• Data shown
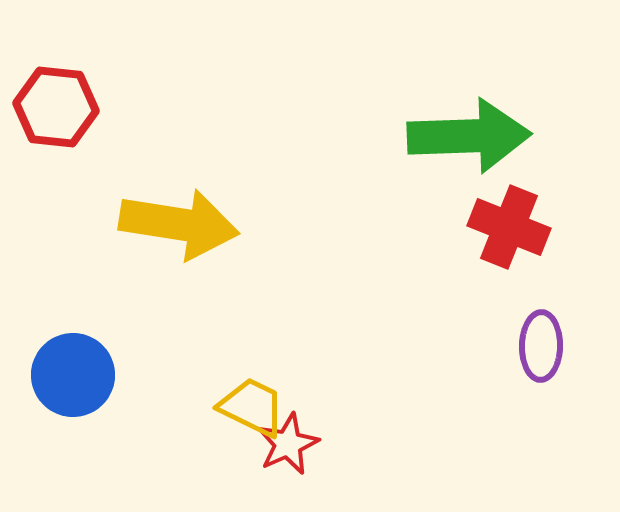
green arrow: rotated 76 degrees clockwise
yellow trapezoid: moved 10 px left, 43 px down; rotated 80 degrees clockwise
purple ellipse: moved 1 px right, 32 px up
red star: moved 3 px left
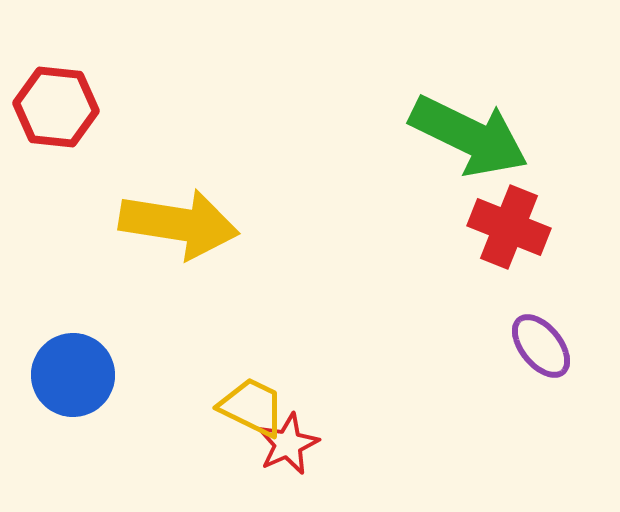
green arrow: rotated 28 degrees clockwise
purple ellipse: rotated 40 degrees counterclockwise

• Problem to work on
Retype every line of the records above word for word, leaving out the pictures.

• Task solution
green arrow: rotated 76 degrees clockwise
yellow trapezoid: moved 10 px left, 43 px down; rotated 80 degrees clockwise
purple ellipse: moved 1 px right, 32 px up
red star: moved 3 px left
green arrow: rotated 28 degrees clockwise
purple ellipse: rotated 40 degrees counterclockwise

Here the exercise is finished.